Stored dataset items
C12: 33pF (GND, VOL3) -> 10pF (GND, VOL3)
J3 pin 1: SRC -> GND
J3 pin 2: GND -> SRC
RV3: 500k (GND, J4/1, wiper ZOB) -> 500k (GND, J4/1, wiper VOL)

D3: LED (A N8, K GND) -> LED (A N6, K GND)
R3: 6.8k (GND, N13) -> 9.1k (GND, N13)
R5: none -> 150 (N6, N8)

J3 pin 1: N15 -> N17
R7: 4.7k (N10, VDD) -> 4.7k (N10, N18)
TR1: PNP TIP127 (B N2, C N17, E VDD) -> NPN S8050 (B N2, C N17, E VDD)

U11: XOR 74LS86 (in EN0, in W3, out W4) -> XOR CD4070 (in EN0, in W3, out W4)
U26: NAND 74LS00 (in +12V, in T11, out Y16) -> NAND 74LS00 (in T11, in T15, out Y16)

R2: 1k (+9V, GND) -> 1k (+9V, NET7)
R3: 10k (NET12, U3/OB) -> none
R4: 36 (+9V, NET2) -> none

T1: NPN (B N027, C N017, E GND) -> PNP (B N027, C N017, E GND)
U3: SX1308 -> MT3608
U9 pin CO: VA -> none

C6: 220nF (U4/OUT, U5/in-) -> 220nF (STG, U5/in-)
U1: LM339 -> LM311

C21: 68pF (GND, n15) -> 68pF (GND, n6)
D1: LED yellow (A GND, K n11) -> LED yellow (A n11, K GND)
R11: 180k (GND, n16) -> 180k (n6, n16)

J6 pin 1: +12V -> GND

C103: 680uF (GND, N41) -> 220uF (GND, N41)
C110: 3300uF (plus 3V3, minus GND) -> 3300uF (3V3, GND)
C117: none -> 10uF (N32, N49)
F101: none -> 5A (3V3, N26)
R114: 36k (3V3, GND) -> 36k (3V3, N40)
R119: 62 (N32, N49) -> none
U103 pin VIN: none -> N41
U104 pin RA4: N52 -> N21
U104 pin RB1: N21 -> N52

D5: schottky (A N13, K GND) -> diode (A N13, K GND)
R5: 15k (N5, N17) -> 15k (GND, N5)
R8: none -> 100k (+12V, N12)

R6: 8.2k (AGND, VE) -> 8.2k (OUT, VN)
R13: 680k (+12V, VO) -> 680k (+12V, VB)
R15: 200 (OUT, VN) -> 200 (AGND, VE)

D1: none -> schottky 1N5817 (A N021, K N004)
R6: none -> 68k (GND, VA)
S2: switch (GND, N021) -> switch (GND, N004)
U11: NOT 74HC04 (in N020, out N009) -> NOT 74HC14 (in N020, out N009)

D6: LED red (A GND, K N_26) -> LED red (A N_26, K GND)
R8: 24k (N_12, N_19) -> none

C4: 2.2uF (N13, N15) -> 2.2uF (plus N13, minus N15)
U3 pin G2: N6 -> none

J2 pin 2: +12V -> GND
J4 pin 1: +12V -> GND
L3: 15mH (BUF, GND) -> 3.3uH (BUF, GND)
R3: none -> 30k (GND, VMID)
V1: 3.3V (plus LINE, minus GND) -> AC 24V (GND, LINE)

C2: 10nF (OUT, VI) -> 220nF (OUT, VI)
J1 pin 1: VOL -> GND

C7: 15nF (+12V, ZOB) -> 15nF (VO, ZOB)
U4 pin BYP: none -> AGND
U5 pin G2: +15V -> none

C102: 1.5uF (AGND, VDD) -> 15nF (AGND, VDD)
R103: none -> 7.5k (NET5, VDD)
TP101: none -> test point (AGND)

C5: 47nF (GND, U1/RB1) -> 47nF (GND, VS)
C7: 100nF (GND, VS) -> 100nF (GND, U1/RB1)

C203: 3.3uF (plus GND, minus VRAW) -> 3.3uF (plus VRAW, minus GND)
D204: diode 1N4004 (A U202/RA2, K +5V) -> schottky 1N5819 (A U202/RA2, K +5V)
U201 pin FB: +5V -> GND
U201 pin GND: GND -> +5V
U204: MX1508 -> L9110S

Exercise
Exactly as they stand in the records above, print the lines from the one containing "U5 pin G2: +15V -> none" through the final line, inclusive.

Response box
U5 pin G2: +15V -> none

C102: 1.5uF (AGND, VDD) -> 15nF (AGND, VDD)
R103: none -> 7.5k (NET5, VDD)
TP101: none -> test point (AGND)

C5: 47nF (GND, U1/RB1) -> 47nF (GND, VS)
C7: 100nF (GND, VS) -> 100nF (GND, U1/RB1)

C203: 3.3uF (plus GND, minus VRAW) -> 3.3uF (plus VRAW, minus GND)
D204: diode 1N4004 (A U202/RA2, K +5V) -> schottky 1N5819 (A U202/RA2, K +5V)
U201 pin FB: +5V -> GND
U201 pin GND: GND -> +5V
U204: MX1508 -> L9110S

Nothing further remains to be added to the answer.